◆ What you should do
Give the listing back in full, exactly as written, with the pictures removed.

◆ Provided data

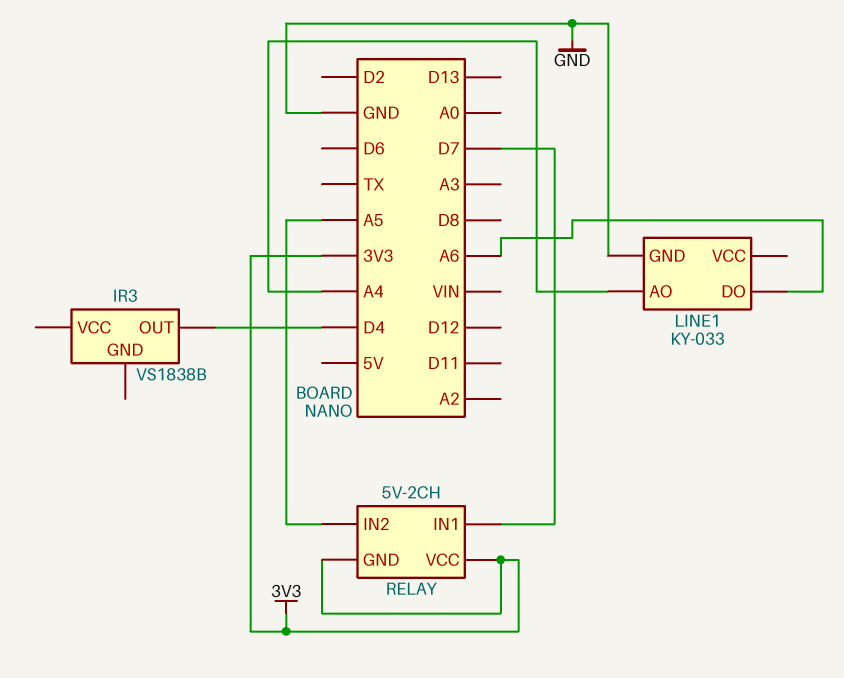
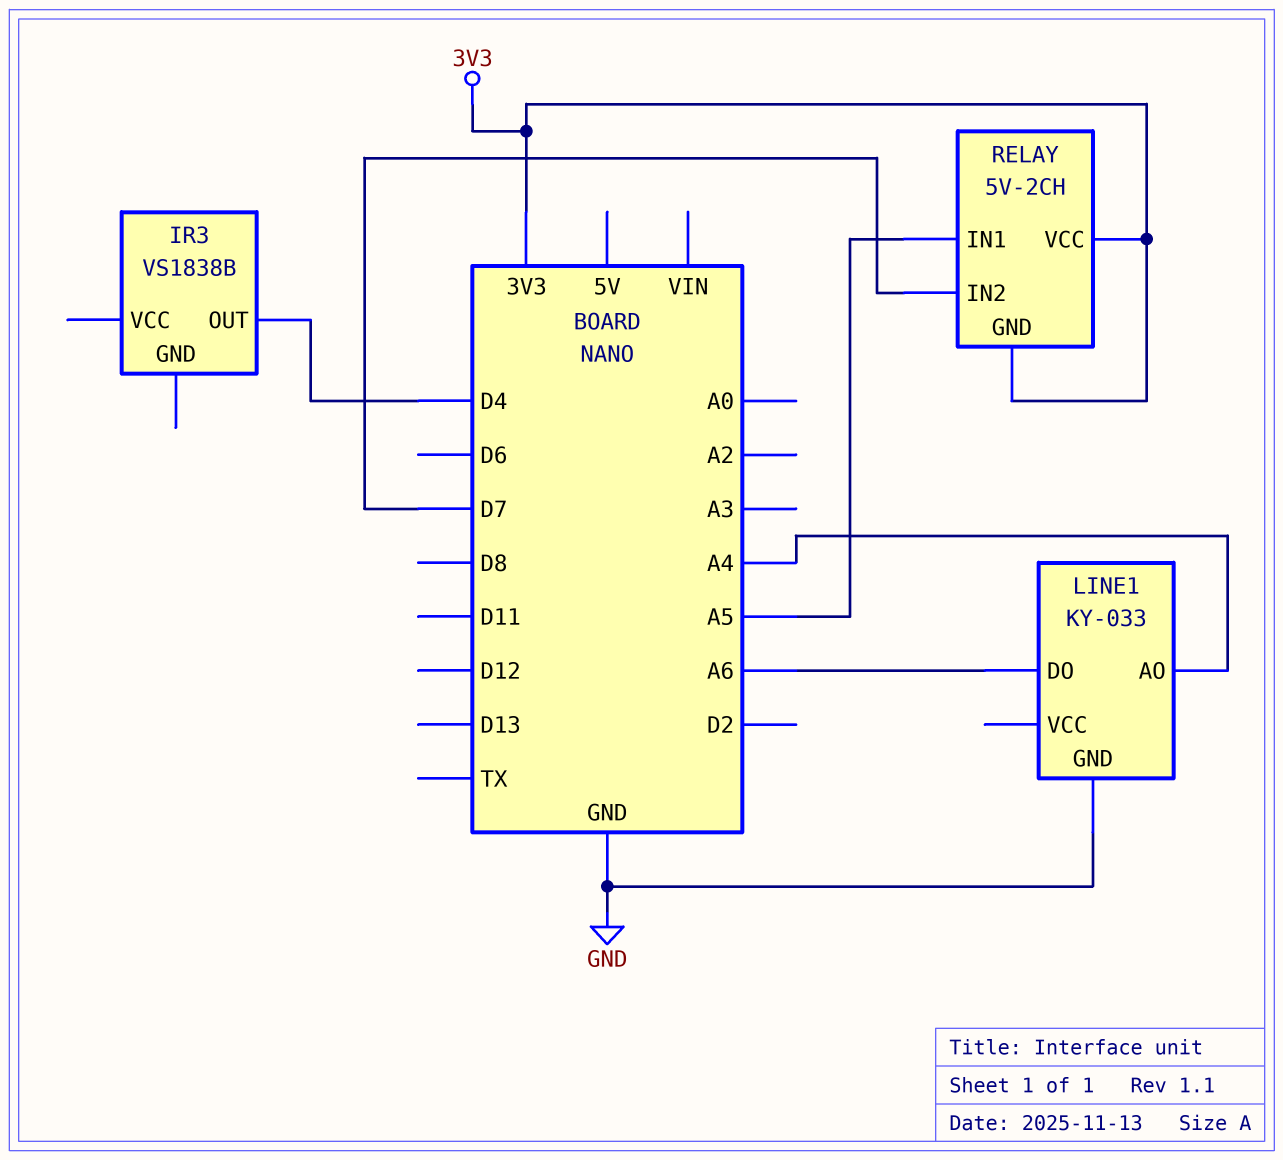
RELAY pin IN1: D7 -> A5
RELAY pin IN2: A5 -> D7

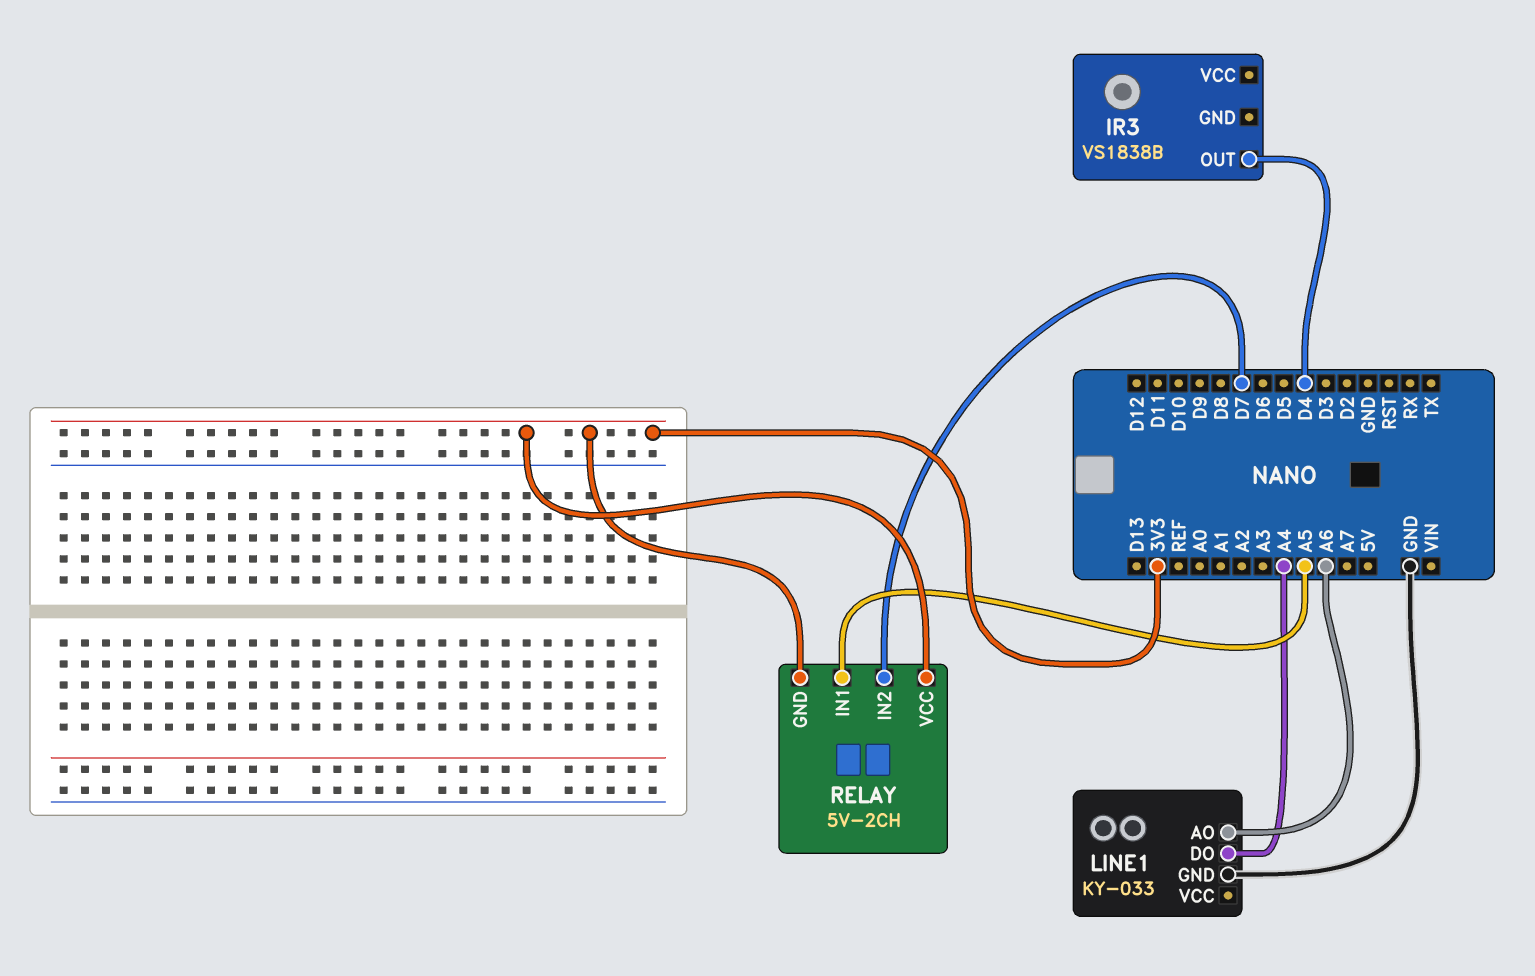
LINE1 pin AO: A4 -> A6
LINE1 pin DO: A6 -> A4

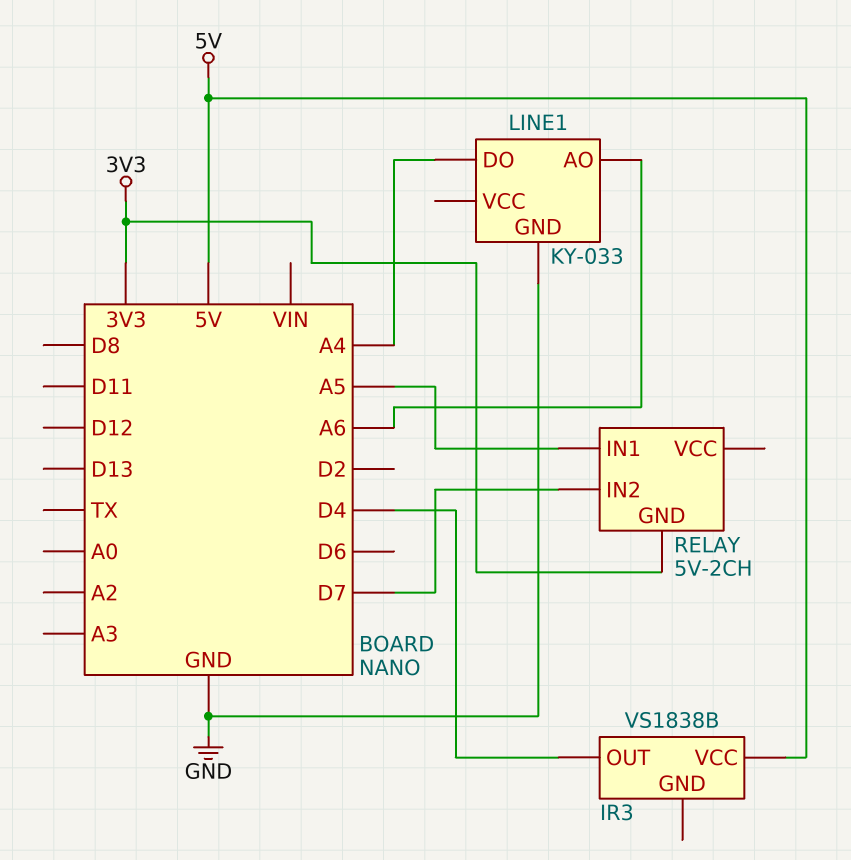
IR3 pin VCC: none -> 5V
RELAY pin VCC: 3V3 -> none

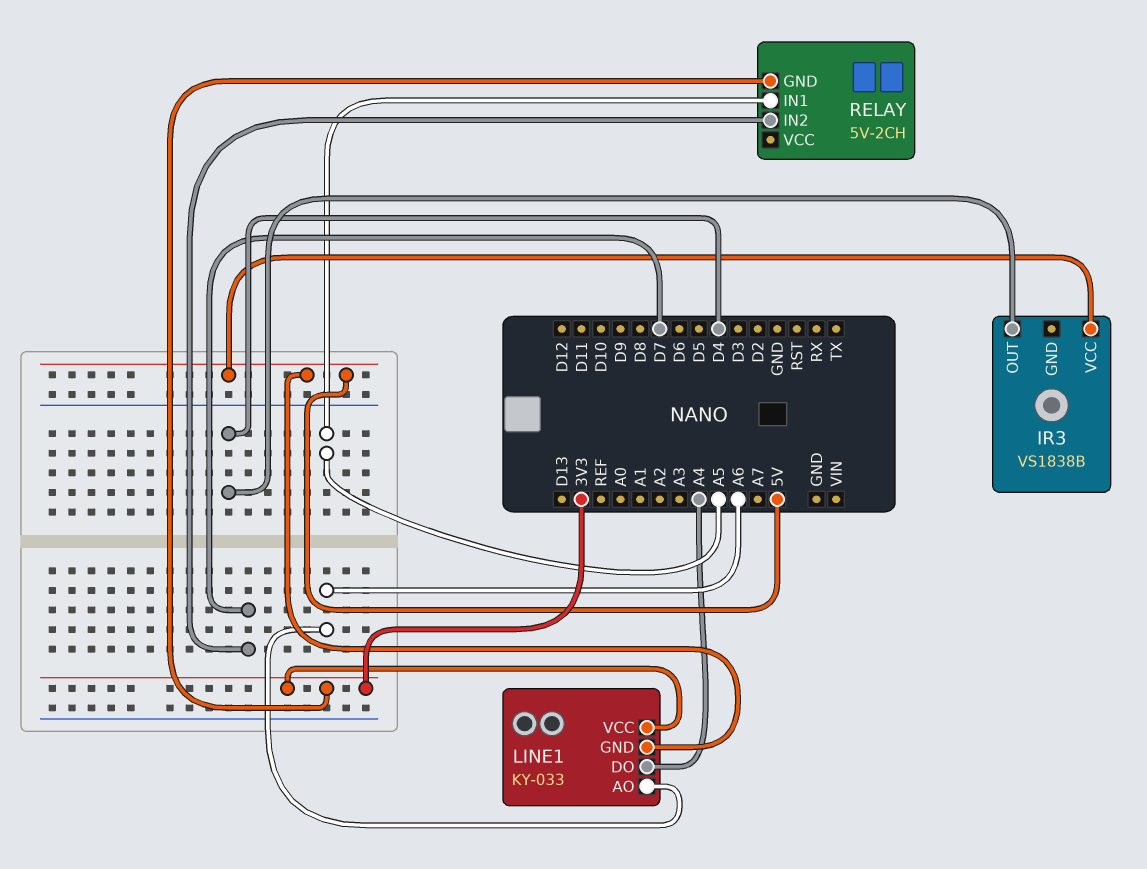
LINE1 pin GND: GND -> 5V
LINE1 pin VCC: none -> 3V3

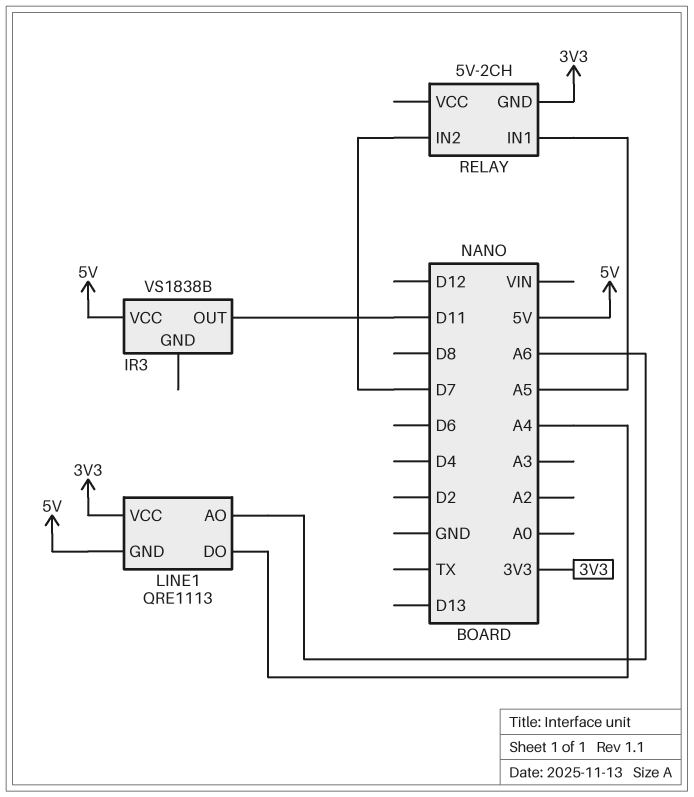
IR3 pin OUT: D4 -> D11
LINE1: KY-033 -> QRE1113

◆ Problem solution
RELAY pin IN1: D7 -> A5
RELAY pin IN2: A5 -> D7

LINE1 pin AO: A4 -> A6
LINE1 pin DO: A6 -> A4

IR3 pin VCC: none -> 5V
RELAY pin VCC: 3V3 -> none

LINE1 pin GND: GND -> 5V
LINE1 pin VCC: none -> 3V3

IR3 pin OUT: D4 -> D11
LINE1: KY-033 -> QRE1113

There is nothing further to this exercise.